Revision comparison data:
● ● ● ● ●

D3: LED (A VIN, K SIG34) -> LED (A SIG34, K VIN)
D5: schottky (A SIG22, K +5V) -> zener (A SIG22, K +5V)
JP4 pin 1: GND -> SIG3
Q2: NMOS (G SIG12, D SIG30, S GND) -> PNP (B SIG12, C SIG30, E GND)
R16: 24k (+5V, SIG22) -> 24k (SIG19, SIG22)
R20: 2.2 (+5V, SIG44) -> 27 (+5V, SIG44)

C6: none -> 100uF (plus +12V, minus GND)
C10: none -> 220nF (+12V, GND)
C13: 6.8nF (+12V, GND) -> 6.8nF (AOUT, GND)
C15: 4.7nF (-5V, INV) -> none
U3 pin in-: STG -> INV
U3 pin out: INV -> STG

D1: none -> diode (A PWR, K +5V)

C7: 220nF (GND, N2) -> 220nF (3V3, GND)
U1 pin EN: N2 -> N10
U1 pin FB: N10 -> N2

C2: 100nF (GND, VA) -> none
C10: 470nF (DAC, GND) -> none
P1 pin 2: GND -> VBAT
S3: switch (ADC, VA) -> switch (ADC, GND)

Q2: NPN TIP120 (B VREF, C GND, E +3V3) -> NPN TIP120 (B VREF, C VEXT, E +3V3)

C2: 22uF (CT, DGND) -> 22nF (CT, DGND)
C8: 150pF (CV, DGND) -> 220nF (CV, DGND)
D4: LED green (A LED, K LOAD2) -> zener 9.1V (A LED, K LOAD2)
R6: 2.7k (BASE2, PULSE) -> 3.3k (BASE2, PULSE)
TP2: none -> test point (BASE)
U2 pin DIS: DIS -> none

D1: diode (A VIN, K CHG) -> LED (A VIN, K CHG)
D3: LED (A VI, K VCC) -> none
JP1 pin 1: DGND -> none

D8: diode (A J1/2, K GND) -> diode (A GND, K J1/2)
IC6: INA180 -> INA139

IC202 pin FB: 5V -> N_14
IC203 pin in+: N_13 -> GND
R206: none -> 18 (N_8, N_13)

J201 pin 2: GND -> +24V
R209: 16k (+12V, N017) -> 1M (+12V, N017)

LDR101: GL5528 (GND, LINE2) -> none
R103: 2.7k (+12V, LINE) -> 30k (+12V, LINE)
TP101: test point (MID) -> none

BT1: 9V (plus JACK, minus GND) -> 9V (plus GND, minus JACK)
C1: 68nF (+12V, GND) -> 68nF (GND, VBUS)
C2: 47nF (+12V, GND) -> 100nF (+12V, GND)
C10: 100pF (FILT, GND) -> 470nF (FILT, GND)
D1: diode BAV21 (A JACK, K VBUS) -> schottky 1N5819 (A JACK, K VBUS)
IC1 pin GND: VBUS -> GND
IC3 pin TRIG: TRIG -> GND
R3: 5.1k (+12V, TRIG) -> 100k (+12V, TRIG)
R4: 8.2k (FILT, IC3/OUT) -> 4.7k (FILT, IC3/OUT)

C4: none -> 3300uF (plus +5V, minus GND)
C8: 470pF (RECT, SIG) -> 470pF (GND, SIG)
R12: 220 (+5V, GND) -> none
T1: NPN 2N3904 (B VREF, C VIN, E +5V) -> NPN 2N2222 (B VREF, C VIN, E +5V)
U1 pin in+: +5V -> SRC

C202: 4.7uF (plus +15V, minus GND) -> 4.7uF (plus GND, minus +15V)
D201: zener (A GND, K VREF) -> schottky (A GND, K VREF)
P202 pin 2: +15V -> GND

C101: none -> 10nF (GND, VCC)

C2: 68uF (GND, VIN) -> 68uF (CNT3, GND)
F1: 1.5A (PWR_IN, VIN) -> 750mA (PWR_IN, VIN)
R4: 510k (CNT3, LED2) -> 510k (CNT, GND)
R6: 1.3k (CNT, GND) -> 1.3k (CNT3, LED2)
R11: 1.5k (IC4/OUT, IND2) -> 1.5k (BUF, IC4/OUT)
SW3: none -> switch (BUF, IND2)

● ● ● ● ●

# [TASK DIRECTIONS]
The lines above, from the first through the one containing "C6: none -> 100uF (plus +12V, minus GND)", must be restated word for word, with nothing added.

# [THE COMPLETED TASK]
D3: LED (A VIN, K SIG34) -> LED (A SIG34, K VIN)
D5: schottky (A SIG22, K +5V) -> zener (A SIG22, K +5V)
JP4 pin 1: GND -> SIG3
Q2: NMOS (G SIG12, D SIG30, S GND) -> PNP (B SIG12, C SIG30, E GND)
R16: 24k (+5V, SIG22) -> 24k (SIG19, SIG22)
R20: 2.2 (+5V, SIG44) -> 27 (+5V, SIG44)

C6: none -> 100uF (plus +12V, minus GND)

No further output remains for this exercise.